● PROBLEM STATEMENT
Starting at the line that holds "149, 312, 201>", set down each line through the end of the listing, exactly as written and with nothing added.

- Opening Delimiter -

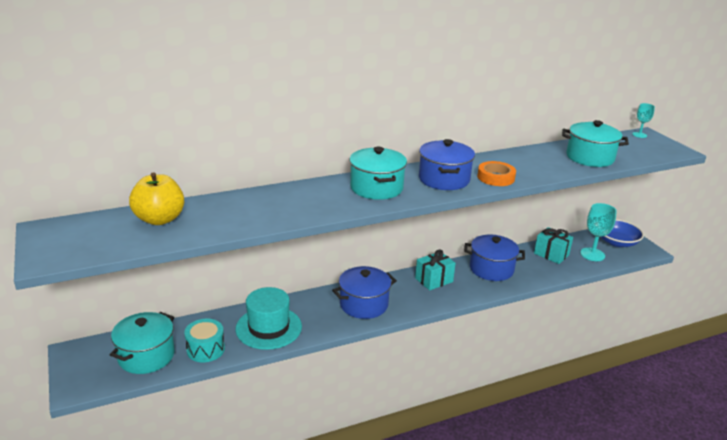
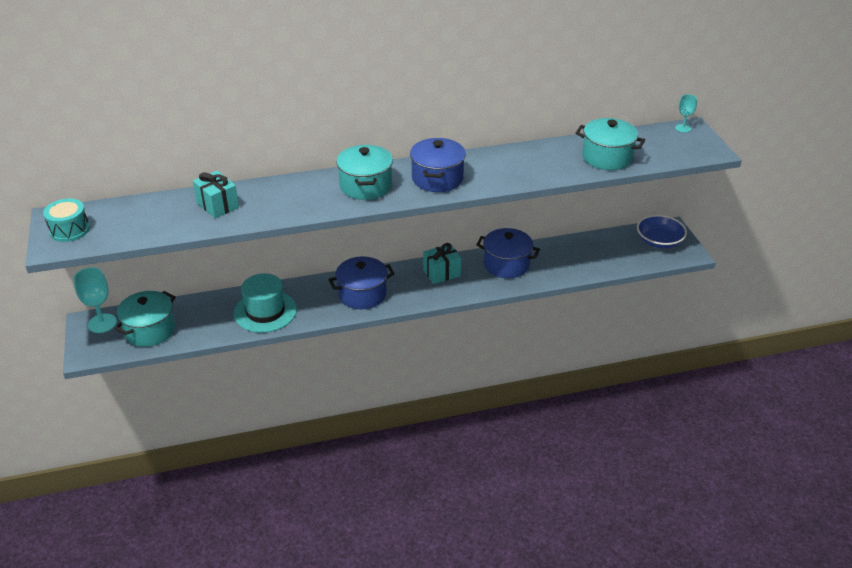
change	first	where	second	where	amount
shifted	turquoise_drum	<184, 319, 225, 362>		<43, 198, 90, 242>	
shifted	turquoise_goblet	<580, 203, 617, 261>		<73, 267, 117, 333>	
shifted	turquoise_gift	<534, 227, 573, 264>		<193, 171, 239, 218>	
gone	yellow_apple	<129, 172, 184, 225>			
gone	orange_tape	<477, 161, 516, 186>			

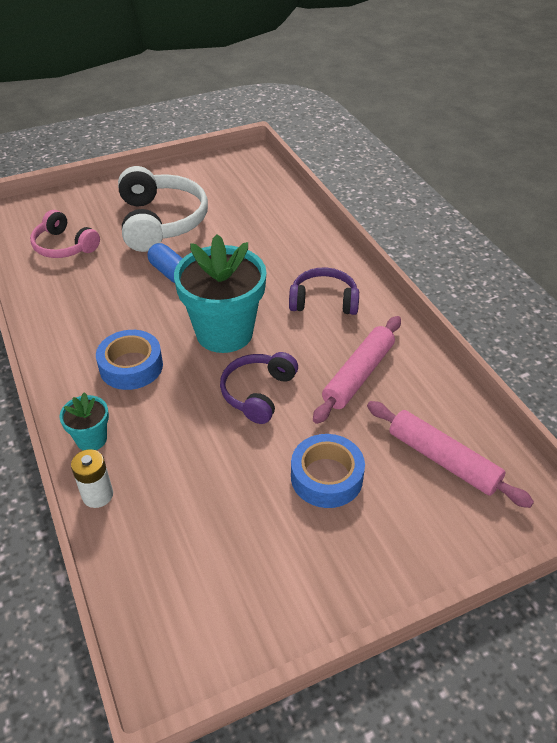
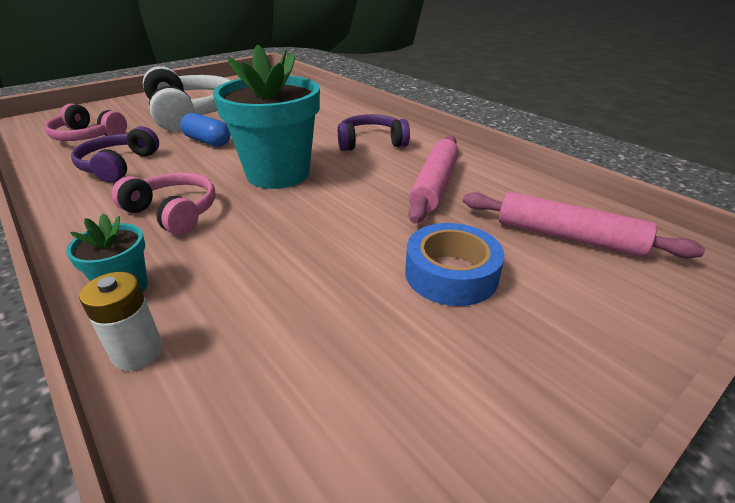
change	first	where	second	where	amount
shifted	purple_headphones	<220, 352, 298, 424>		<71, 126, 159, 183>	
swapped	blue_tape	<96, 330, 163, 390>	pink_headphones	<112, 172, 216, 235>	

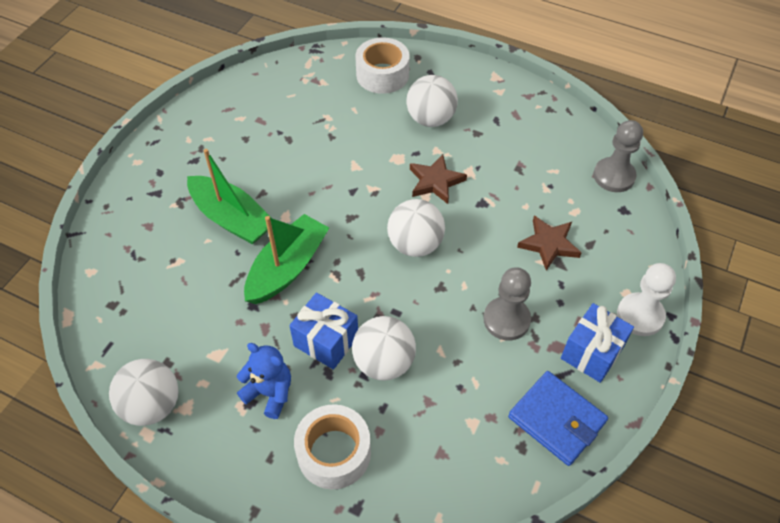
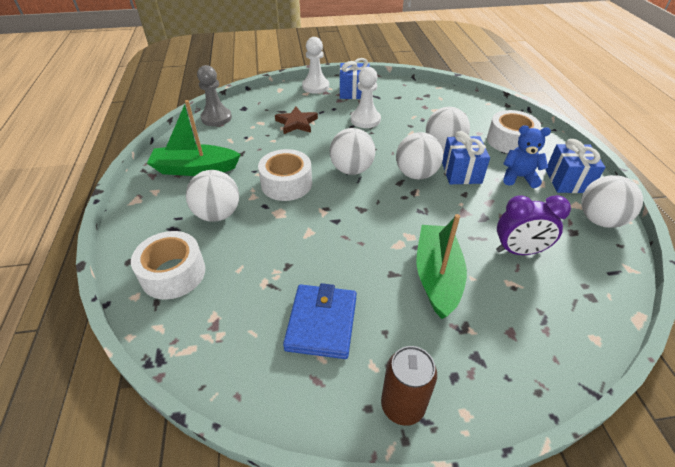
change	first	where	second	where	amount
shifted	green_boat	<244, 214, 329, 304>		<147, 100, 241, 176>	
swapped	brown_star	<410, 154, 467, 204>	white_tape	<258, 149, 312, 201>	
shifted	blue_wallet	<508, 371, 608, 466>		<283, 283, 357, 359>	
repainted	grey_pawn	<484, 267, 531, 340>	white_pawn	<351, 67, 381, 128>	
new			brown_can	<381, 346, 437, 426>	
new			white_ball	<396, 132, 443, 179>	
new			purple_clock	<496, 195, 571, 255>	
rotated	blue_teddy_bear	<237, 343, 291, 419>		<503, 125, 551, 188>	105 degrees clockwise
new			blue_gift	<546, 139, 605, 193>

- Closing Delimiter -

● YOUR RESPONSE
swapped	brown_star	<410, 154, 467, 204>	white_tape	<258, 149, 312, 201>	
shifted	blue_wallet	<508, 371, 608, 466>		<283, 283, 357, 359>	
repainted	grey_pawn	<484, 267, 531, 340>	white_pawn	<351, 67, 381, 128>	
new			brown_can	<381, 346, 437, 426>	
new			white_ball	<396, 132, 443, 179>	
new			purple_clock	<496, 195, 571, 255>	
rotated	blue_teddy_bear	<237, 343, 291, 419>		<503, 125, 551, 188>	105 degrees clockwise
new			blue_gift	<546, 139, 605, 193>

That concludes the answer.